Data to examine:
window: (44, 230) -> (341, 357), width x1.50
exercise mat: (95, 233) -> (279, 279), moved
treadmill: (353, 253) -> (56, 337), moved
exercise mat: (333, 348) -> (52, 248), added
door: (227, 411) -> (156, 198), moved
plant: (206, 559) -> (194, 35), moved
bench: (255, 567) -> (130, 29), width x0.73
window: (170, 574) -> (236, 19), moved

Problem statement: Each line that contains the string "moved" should be copied from the data above.

Answer section:
exercise mat: (95, 233) -> (279, 279), moved
treadmill: (353, 253) -> (56, 337), moved
door: (227, 411) -> (156, 198), moved
plant: (206, 559) -> (194, 35), moved
window: (170, 574) -> (236, 19), moved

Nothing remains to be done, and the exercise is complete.